For the data below, transcribe the part that opens with the line containing "black brick C9" and closes with the line containing "none -> purple brick D4 level 1", exactly and with no pictures.

[DATA — start]

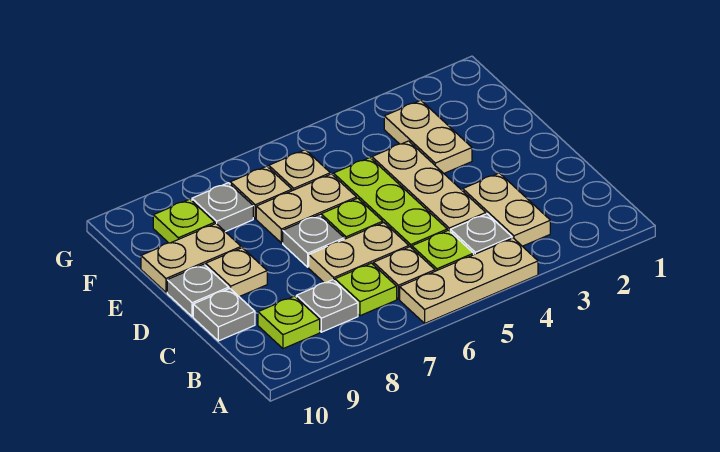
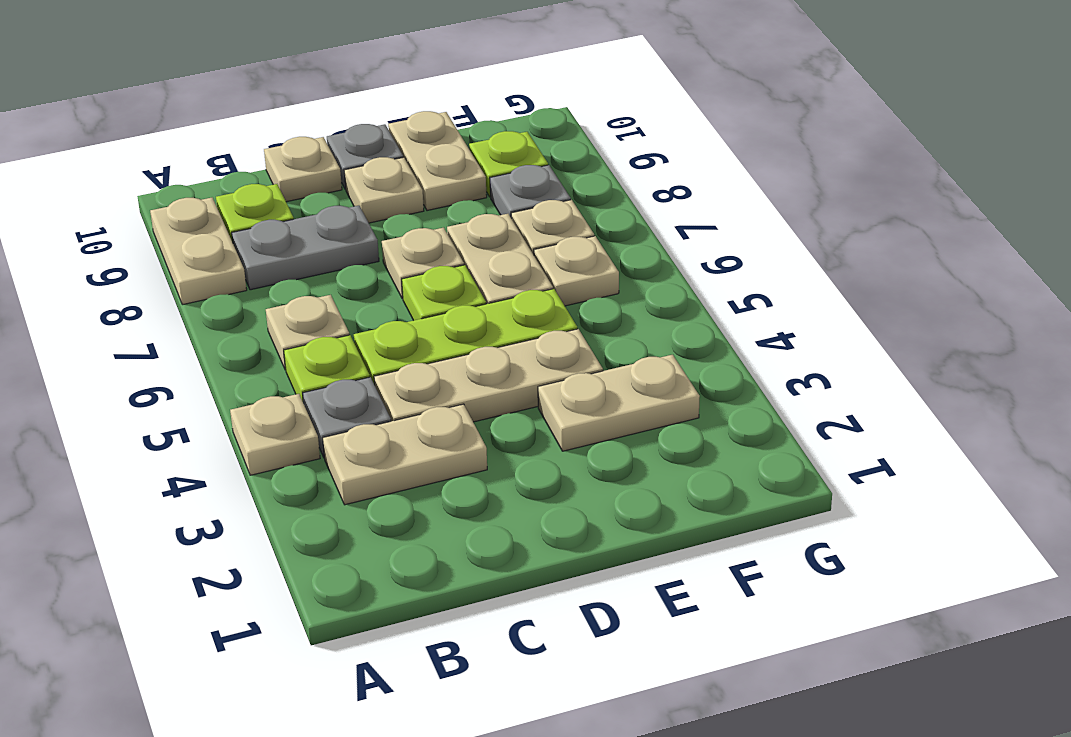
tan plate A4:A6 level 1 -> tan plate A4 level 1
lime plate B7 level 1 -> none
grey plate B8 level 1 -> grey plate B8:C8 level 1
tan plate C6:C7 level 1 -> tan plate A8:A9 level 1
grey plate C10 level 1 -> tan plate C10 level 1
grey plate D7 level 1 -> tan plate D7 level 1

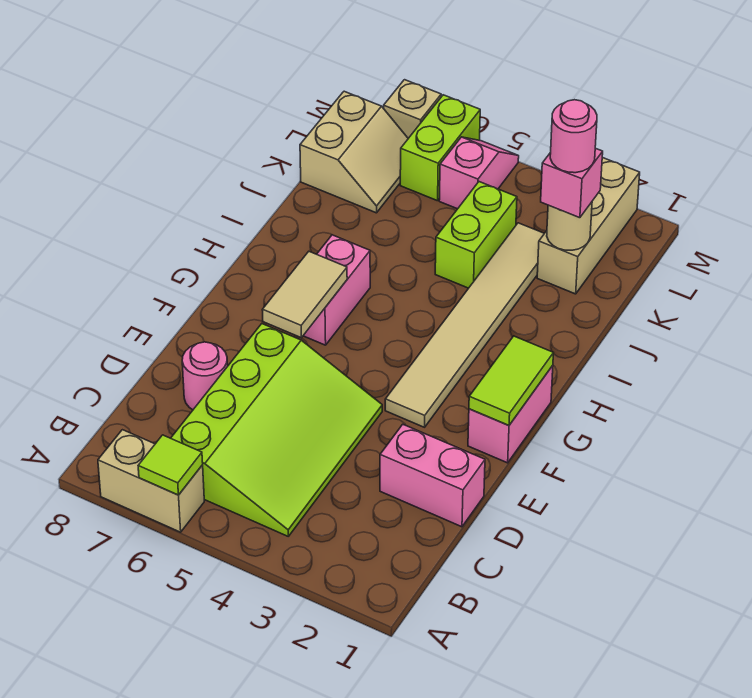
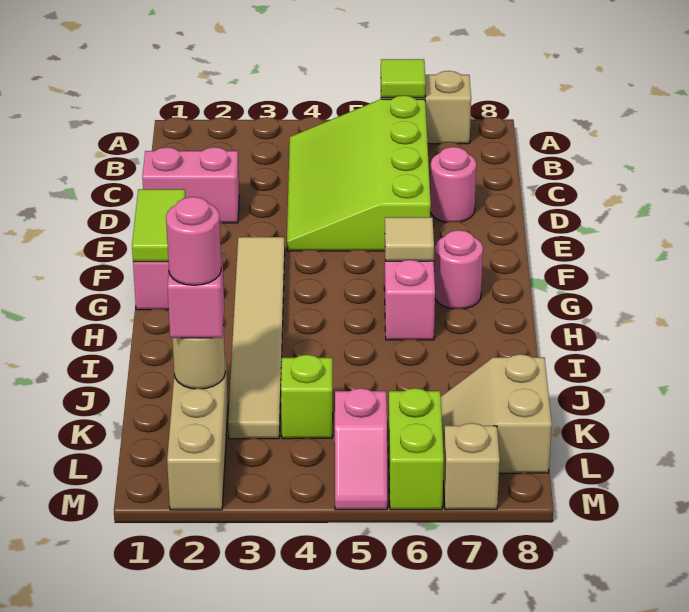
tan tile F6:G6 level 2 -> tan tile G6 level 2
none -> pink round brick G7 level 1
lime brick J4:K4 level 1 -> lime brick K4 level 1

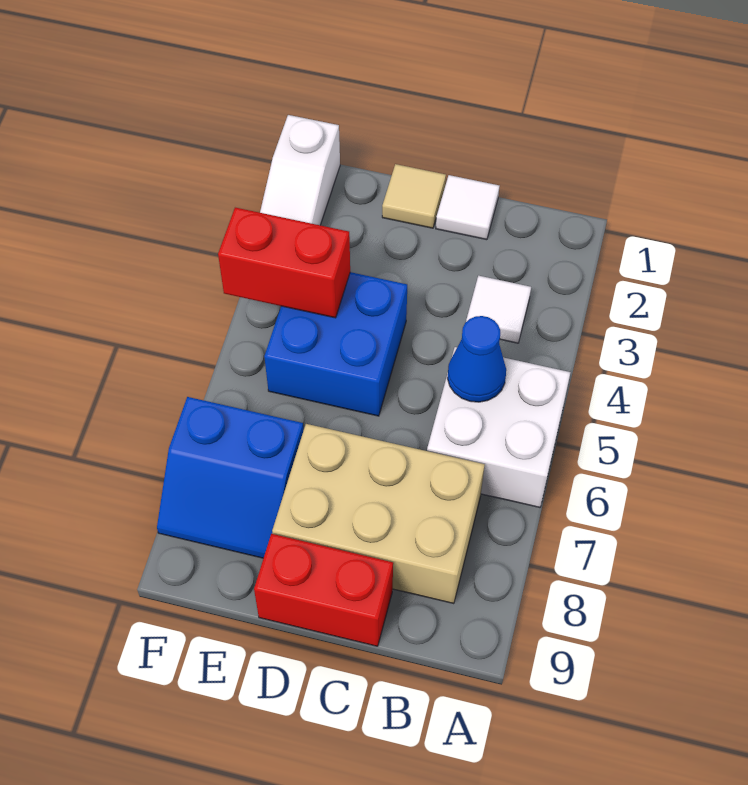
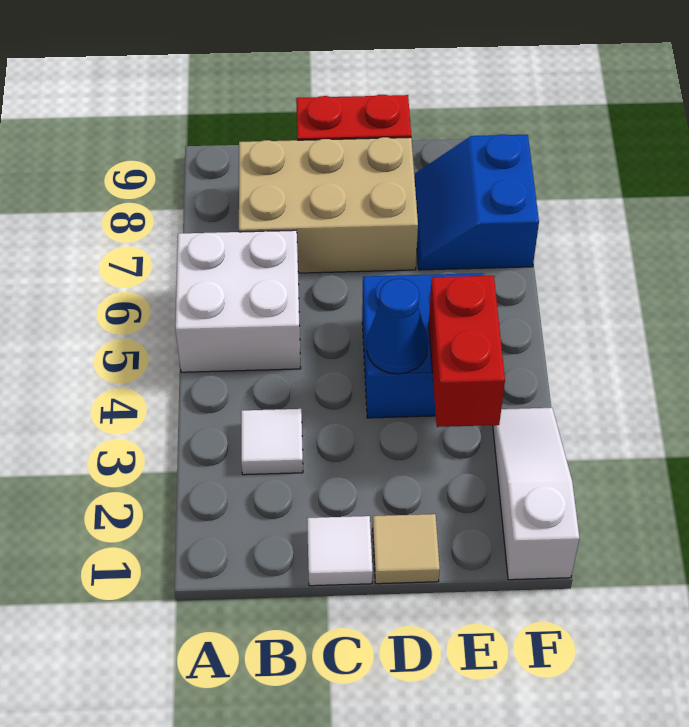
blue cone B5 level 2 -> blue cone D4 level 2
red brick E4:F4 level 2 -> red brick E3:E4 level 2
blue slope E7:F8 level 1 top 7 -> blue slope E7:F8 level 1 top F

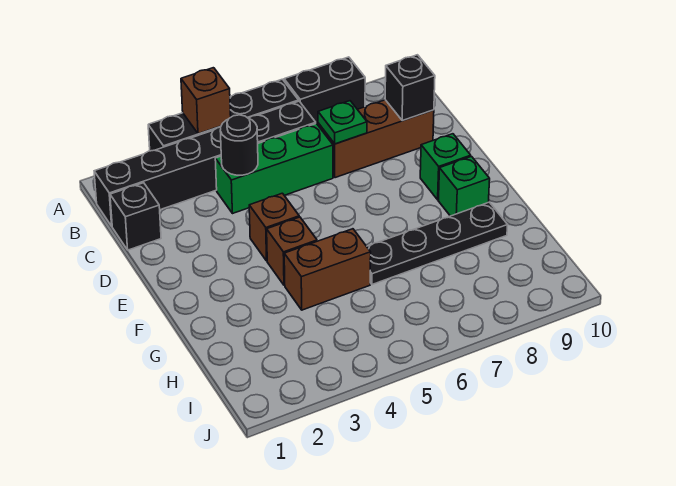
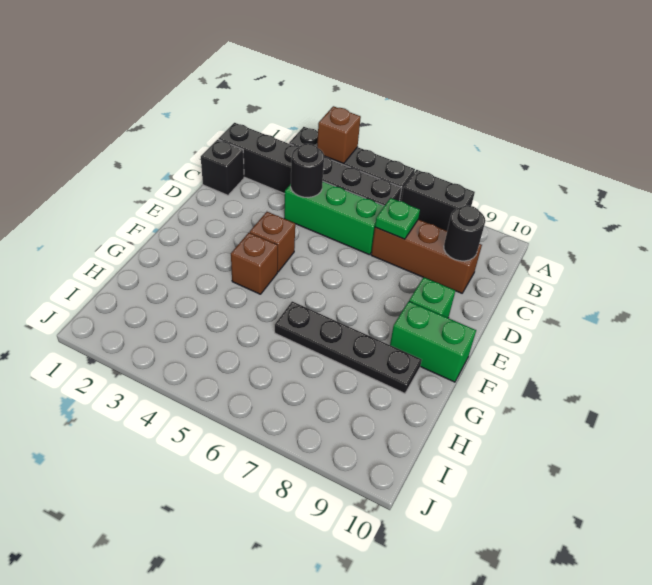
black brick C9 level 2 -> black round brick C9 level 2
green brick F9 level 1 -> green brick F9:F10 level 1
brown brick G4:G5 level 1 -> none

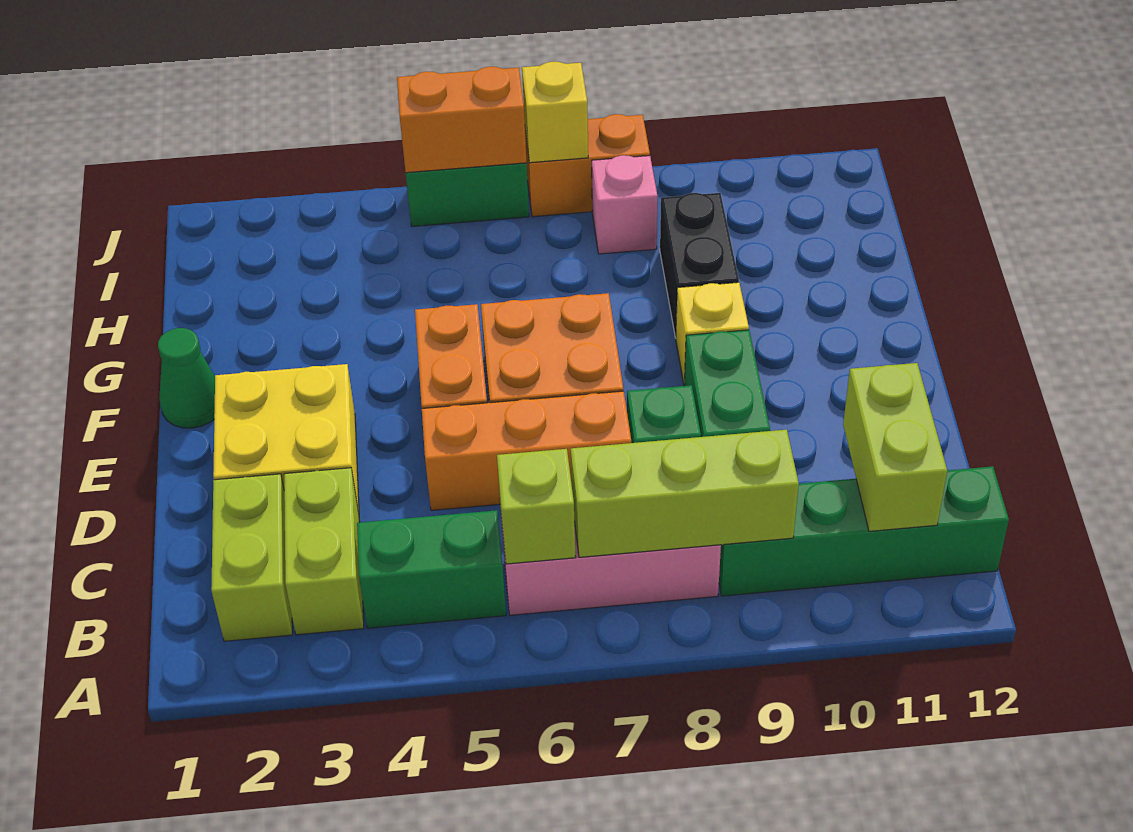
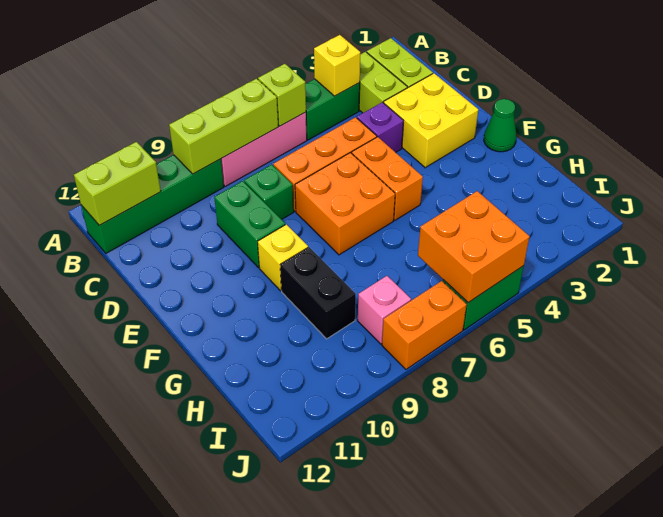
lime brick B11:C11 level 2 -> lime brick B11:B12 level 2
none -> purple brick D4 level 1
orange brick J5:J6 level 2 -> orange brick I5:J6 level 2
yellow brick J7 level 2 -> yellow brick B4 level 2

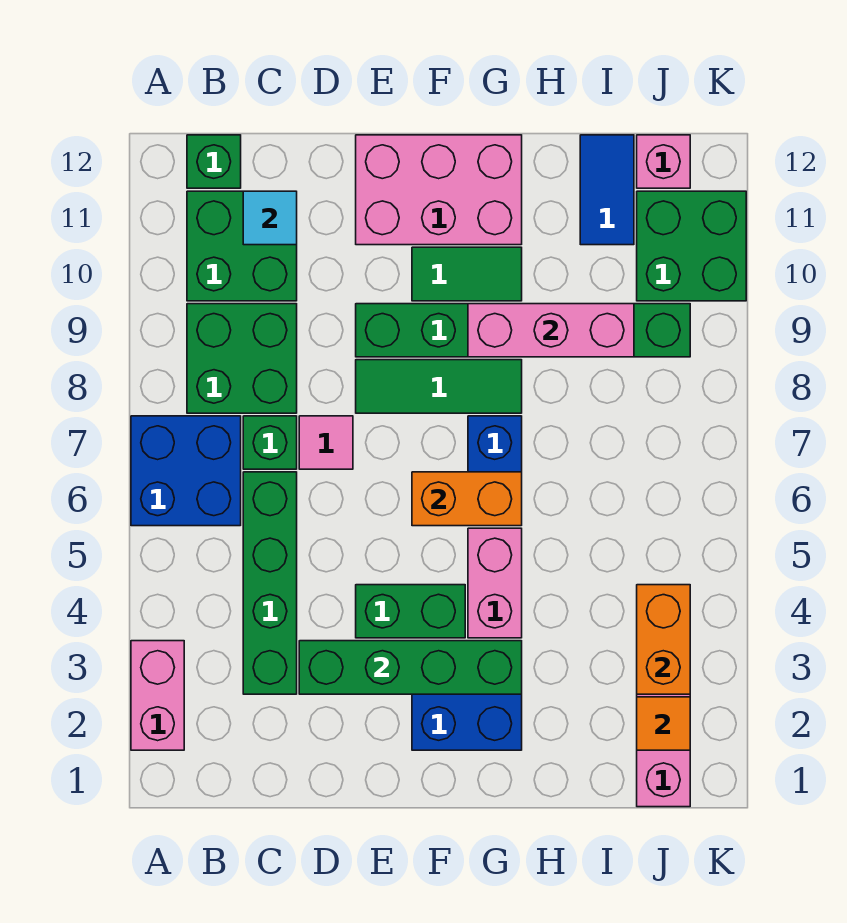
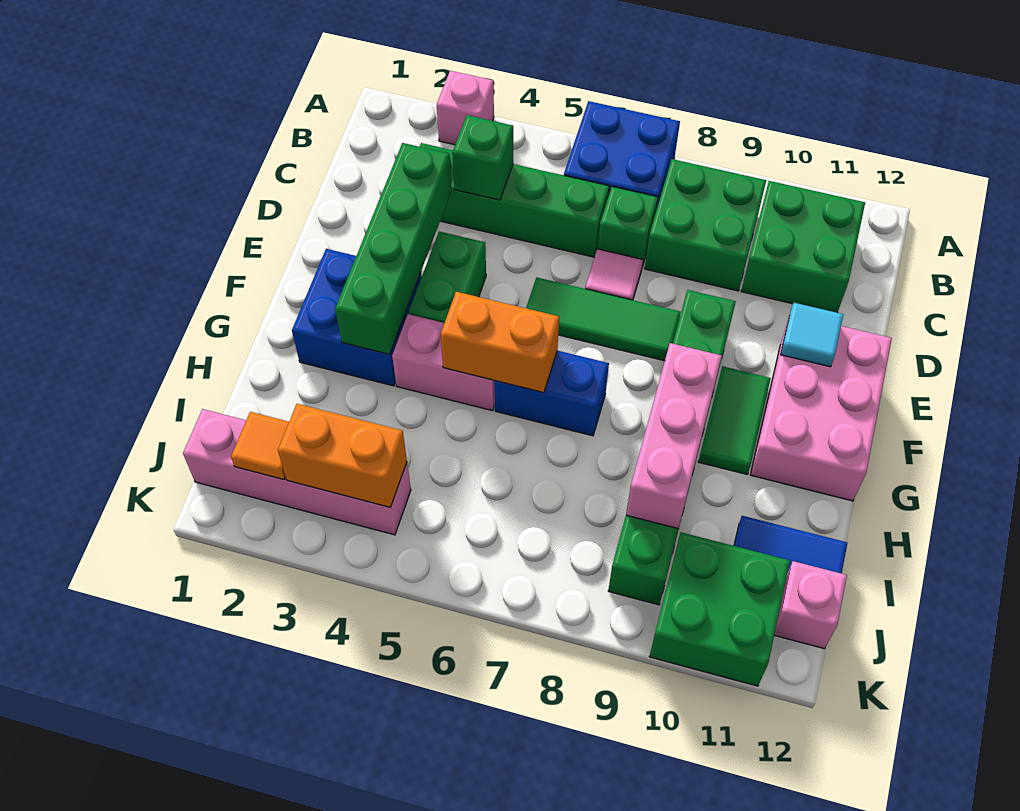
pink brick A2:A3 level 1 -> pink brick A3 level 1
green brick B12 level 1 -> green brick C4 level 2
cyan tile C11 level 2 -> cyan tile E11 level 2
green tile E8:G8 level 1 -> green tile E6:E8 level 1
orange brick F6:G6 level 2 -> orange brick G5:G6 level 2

[DATA — finish]

■ **WRITTEN SOLUTION**:
black brick C9 level 2 -> black round brick C9 level 2
green brick F9 level 1 -> green brick F9:F10 level 1
brown brick G4:G5 level 1 -> none

lime brick B11:C11 level 2 -> lime brick B11:B12 level 2
none -> purple brick D4 level 1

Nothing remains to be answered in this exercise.